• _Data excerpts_
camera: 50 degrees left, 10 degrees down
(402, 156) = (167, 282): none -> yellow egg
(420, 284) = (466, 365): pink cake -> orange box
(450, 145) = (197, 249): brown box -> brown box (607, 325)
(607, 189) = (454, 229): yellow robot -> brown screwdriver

• _Problem description_
Exact copies of all the records are required.

• _Solution to this exercise_
camera: 50 degrees left, 10 degrees down
(402, 156) = (167, 282): none -> yellow egg
(420, 284) = (466, 365): pink cake -> orange box
(450, 145) = (197, 249): brown box -> brown box (607, 325)
(607, 189) = (454, 229): yellow robot -> brown screwdriver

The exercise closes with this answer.